* **Task item**: Only an exact copy of the records, from the line with "SW1: switch (+9V, IN0) -> none" through the last line, is wanted.
[Start of section]
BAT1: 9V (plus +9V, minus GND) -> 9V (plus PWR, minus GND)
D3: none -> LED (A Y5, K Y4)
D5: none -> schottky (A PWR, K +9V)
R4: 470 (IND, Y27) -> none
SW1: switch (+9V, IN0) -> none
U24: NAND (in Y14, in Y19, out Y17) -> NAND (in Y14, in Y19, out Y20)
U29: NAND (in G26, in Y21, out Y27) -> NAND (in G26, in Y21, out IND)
[End of section]
* **Answer to this exercise**:
SW1: switch (+9V, IN0) -> none
U24: NAND (in Y14, in Y19, out Y17) -> NAND (in Y14, in Y19, out Y20)
U29: NAND (in G26, in Y21, out Y27) -> NAND (in G26, in Y21, out IND)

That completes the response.